= Work item =
Go over the data and keep only the lines that include "traffic".

"""

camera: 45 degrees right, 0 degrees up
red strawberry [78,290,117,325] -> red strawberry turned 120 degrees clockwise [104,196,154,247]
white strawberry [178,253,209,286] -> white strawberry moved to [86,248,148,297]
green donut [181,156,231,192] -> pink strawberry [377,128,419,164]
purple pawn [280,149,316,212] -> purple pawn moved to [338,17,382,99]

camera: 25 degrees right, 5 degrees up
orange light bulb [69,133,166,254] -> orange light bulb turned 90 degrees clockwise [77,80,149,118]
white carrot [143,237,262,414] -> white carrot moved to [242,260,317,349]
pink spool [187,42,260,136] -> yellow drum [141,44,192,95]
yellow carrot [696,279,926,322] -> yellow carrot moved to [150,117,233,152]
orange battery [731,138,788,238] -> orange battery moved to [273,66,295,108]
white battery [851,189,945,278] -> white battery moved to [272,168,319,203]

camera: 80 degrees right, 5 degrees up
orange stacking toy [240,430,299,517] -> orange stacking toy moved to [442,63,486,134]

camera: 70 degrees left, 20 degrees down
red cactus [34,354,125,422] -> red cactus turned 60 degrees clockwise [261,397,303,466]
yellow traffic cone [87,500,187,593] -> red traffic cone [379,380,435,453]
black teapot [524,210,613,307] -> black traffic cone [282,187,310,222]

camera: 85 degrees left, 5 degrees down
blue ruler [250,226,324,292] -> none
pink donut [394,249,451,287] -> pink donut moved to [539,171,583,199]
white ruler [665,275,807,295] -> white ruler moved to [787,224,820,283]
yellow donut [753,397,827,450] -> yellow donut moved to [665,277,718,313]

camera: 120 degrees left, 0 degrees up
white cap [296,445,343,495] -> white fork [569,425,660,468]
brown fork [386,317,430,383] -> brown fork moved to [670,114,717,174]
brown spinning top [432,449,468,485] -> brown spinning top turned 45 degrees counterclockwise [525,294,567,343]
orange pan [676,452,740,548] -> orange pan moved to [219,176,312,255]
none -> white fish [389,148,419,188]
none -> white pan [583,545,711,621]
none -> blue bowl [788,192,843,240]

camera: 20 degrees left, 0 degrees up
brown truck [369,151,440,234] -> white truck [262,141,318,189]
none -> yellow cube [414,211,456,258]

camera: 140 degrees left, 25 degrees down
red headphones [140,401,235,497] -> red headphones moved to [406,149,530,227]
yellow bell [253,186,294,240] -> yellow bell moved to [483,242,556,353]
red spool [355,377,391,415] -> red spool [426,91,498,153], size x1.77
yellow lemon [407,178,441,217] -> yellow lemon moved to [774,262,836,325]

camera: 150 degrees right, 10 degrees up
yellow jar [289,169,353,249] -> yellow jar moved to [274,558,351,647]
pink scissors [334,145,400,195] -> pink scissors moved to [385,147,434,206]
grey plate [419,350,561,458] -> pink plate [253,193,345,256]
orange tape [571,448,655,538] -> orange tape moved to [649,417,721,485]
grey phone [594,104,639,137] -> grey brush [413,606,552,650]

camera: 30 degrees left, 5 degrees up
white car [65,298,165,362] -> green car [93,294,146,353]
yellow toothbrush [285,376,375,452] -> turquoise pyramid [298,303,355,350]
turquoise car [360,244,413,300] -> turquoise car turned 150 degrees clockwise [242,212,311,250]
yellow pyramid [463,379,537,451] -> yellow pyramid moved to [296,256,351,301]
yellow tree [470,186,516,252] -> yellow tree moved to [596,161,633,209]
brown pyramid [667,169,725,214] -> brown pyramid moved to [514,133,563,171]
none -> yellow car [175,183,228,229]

"""

= Written reply =
yellow traffic cone [87,500,187,593] -> red traffic cone [379,380,435,453]
black teapot [524,210,613,307] -> black traffic cone [282,187,310,222]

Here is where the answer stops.